**Dataset content:**
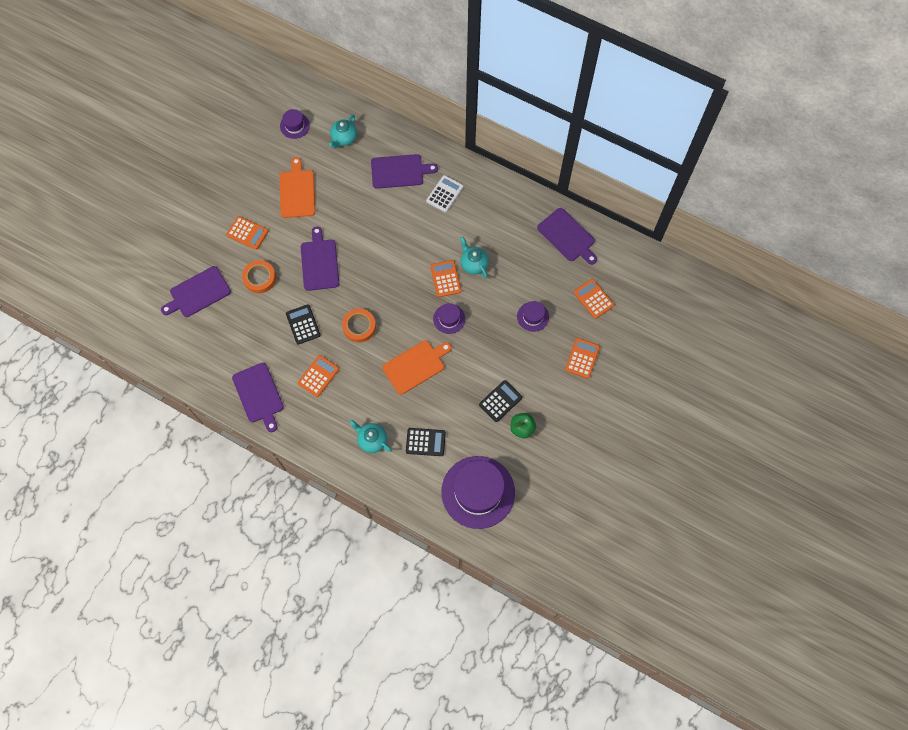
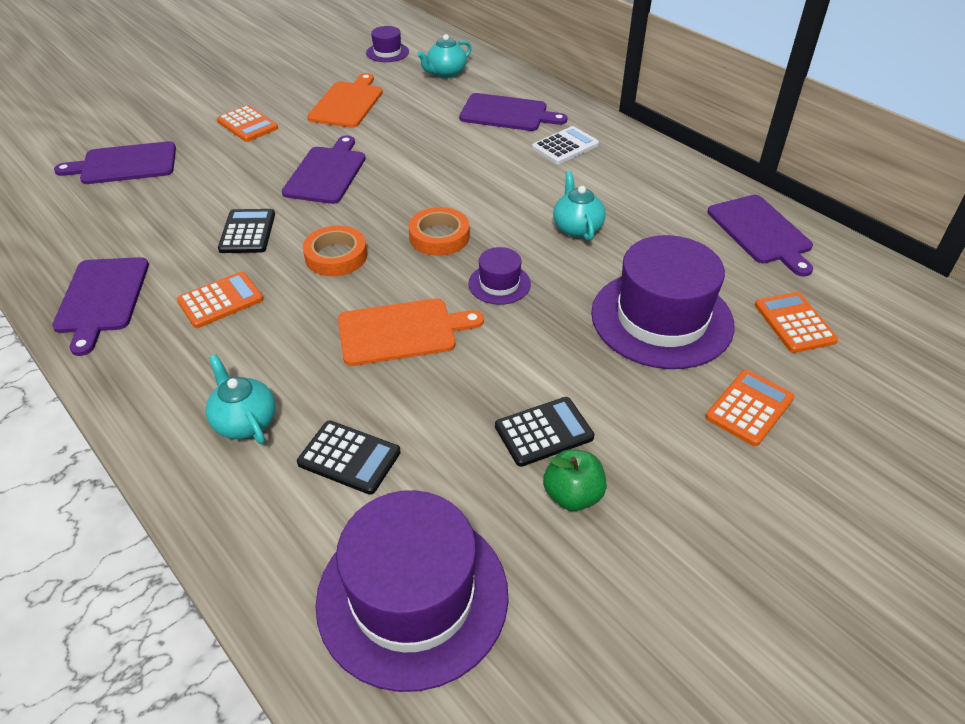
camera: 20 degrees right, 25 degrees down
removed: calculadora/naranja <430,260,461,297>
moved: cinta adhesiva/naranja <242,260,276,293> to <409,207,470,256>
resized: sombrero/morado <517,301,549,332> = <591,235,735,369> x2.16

**Problem requirements:** Quote the listing above in full, except for the pictures.

**Finished task:**
camera: 20 degrees right, 25 degrees down
removed: calculadora/naranja <430,260,461,297>
moved: cinta adhesiva/naranja <242,260,276,293> to <409,207,470,256>
resized: sombrero/morado <517,301,549,332> = <591,235,735,369> x2.16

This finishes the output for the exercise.